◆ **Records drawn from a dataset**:
╭──

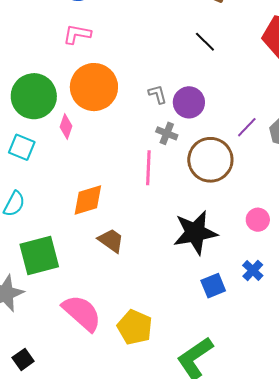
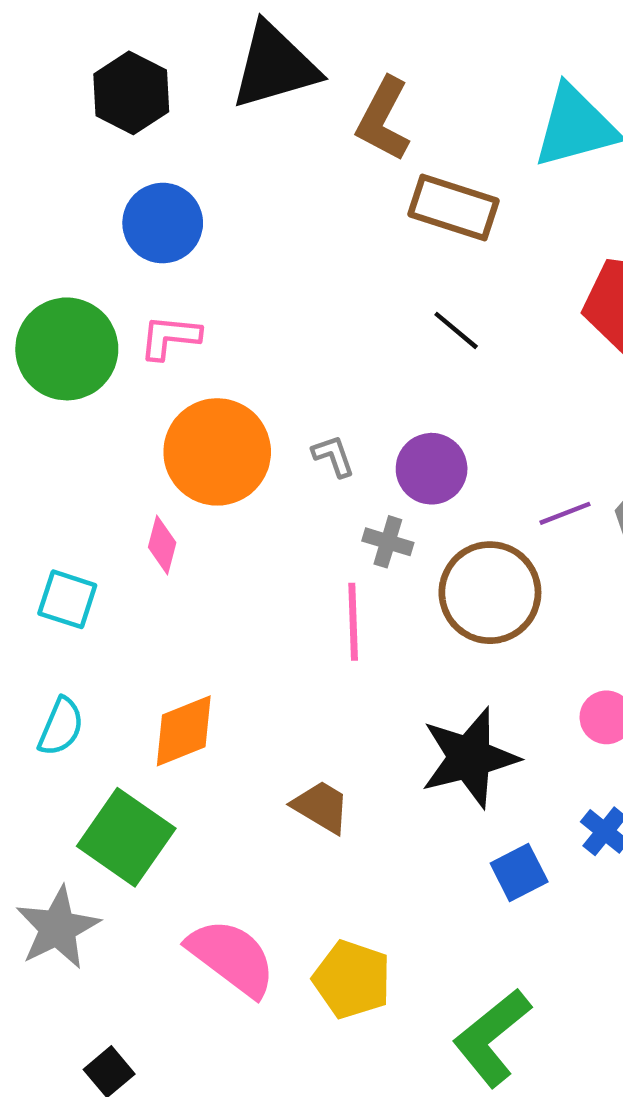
gray L-shape: (158, 94) -> (333, 456), moved
green circle: (34, 96) -> (67, 349), moved
purple line: (247, 127) -> (565, 513), turned 30
orange diamond: (88, 200) -> (184, 731), moved
brown trapezoid: (111, 240) -> (321, 807), moved
green square: (39, 256) -> (126, 837), turned -36

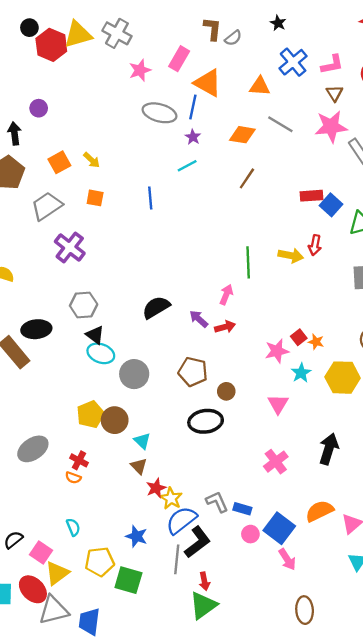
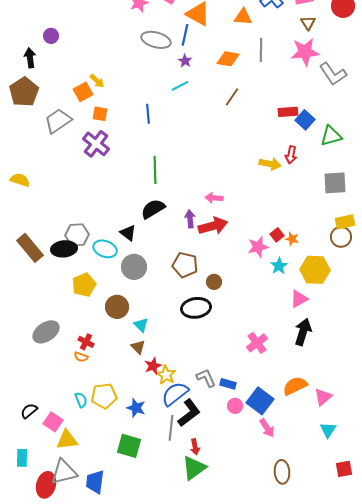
gray line: (280, 124) -> (261, 50), turned 60
orange square: (59, 162) -> (83, 92), moved
purple cross: (70, 247) -> (96, 144), moved
green line: (248, 262) -> (155, 170), moved
pink arrow: (226, 295) -> (214, 198), turned -108
gray hexagon: (84, 305) -> (77, 235), moved
purple arrow: (199, 319) -> (190, 219), turned 42
red arrow: (225, 327) -> (213, 226), size x1.6
black ellipse: (36, 329) -> (64, 249), moved
black triangle: (95, 335) -> (128, 233), moved
pink triangle: (278, 404) -> (299, 299), moved, turned 30
yellow pentagon: (90, 414) -> (84, 285), moved
yellow pentagon: (100, 562) -> (104, 396), moved
yellow triangle: (57, 573) -> (67, 440), turned 30
red ellipse: (33, 589) -> (46, 485), moved, turned 60

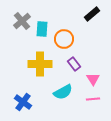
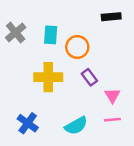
black rectangle: (92, 14) -> (111, 17), turned 35
gray cross: (22, 21) -> (16, 32), moved
cyan semicircle: (63, 92) -> (76, 126), moved

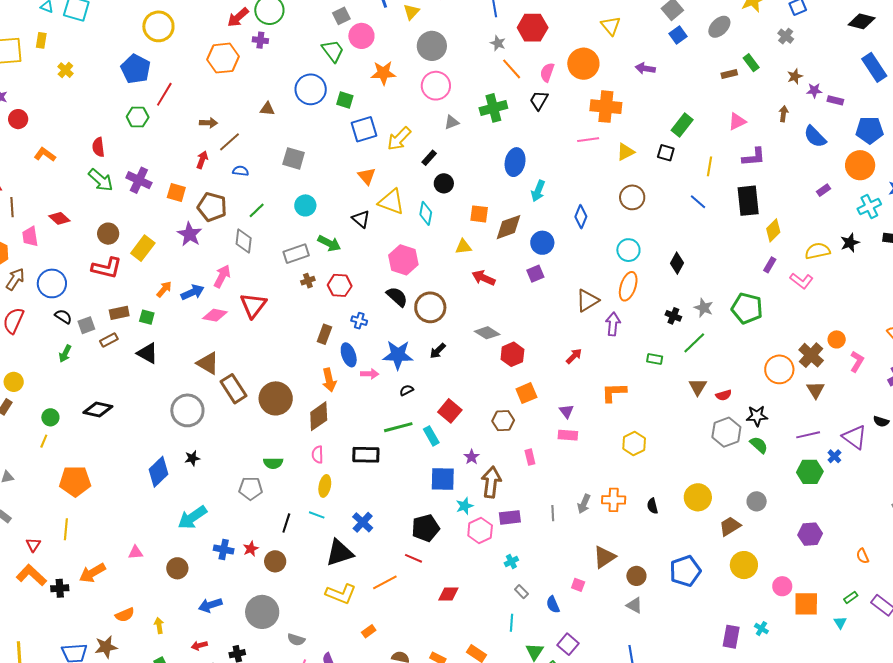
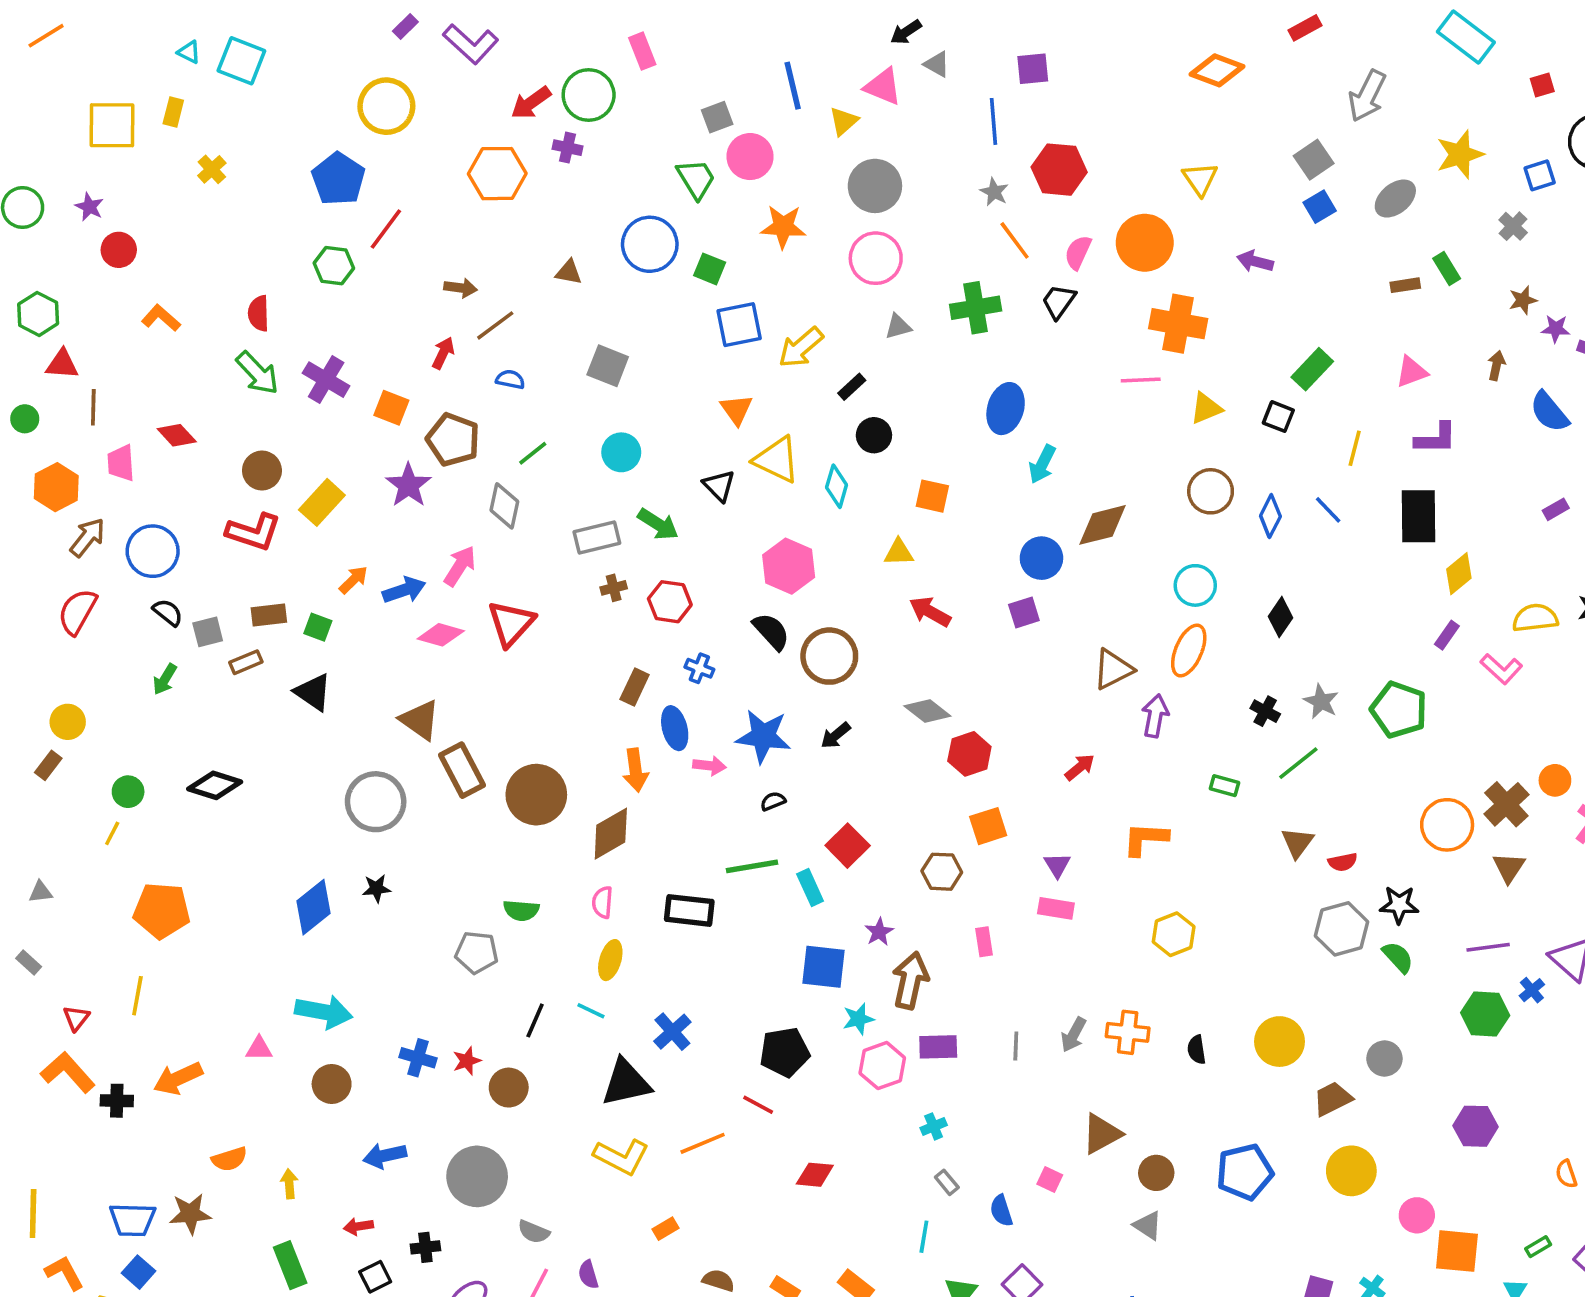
blue diamond: (581, 217) -> (1270, 516), moved
brown diamond: (509, 227) -> (1103, 525), moved
cyan arrow: (192, 518) -> (324, 1012), moved, turned -140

╰──

◆ **WHAT THE TASK REQUIRES**: Return each line above word for word. Skip the pictures.

◆ **FINISHED TASK**:
gray L-shape: (158, 94) -> (333, 456), moved
green circle: (34, 96) -> (67, 349), moved
purple line: (247, 127) -> (565, 513), turned 30
orange diamond: (88, 200) -> (184, 731), moved
brown trapezoid: (111, 240) -> (321, 807), moved
green square: (39, 256) -> (126, 837), turned -36

gray line: (280, 124) -> (261, 50), turned 60
orange square: (59, 162) -> (83, 92), moved
purple cross: (70, 247) -> (96, 144), moved
green line: (248, 262) -> (155, 170), moved
pink arrow: (226, 295) -> (214, 198), turned -108
gray hexagon: (84, 305) -> (77, 235), moved
purple arrow: (199, 319) -> (190, 219), turned 42
red arrow: (225, 327) -> (213, 226), size x1.6
black ellipse: (36, 329) -> (64, 249), moved
black triangle: (95, 335) -> (128, 233), moved
pink triangle: (278, 404) -> (299, 299), moved, turned 30
yellow pentagon: (90, 414) -> (84, 285), moved
yellow pentagon: (100, 562) -> (104, 396), moved
yellow triangle: (57, 573) -> (67, 440), turned 30
red ellipse: (33, 589) -> (46, 485), moved, turned 60

black rectangle: (92, 14) -> (111, 17), turned 35
gray cross: (22, 21) -> (16, 32), moved
cyan semicircle: (63, 92) -> (76, 126), moved

blue diamond: (581, 217) -> (1270, 516), moved
brown diamond: (509, 227) -> (1103, 525), moved
cyan arrow: (192, 518) -> (324, 1012), moved, turned -140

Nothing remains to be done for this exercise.